Exercise -> Lines that include "headphones" make up the answer; copy all of them from the data below.

Collected data

══════════════════════════════

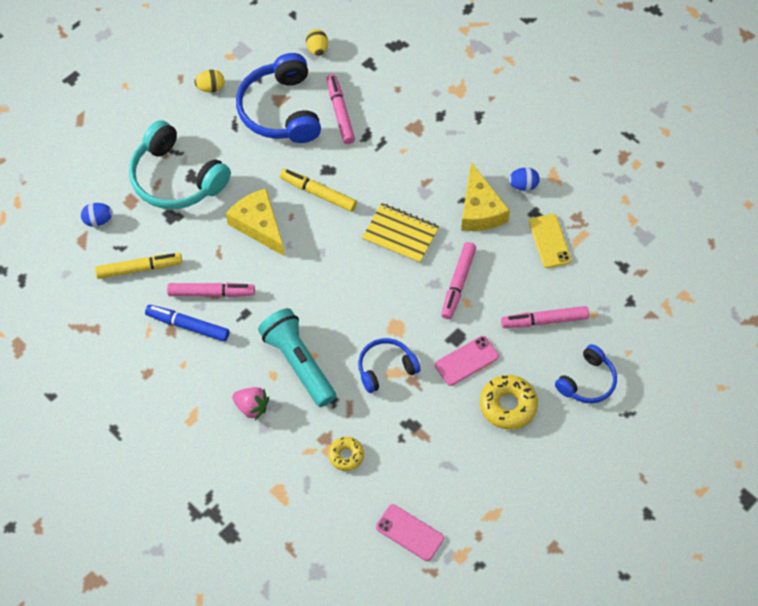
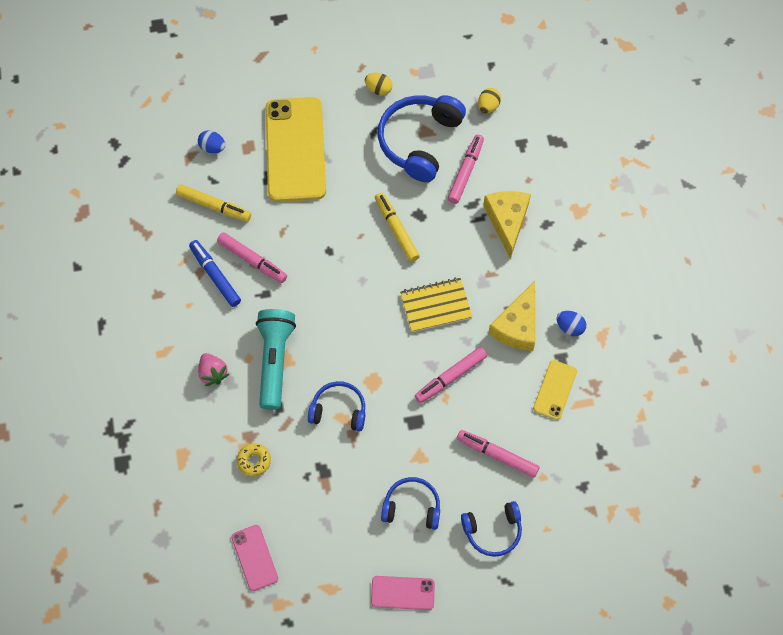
camera: 35 degrees right, 5 degrees up
(176, 179) = (295, 149): turquoise headphones -> yellow phone
(258, 225) = (330, 227): yellow cheese -> yellow cheese (507, 221)
(400, 234) = (435, 306): yellow notebook -> yellow notebook turned 75 degrees counterclockwise
(466, 361) = (407, 447): pink phone -> pink phone (402, 593)
(508, 405) = (412, 506): yellow donut -> blue headphones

══════════════════════════════

Answer to the exercise ->
(176, 179) = (295, 149): turquoise headphones -> yellow phone
(508, 405) = (412, 506): yellow donut -> blue headphones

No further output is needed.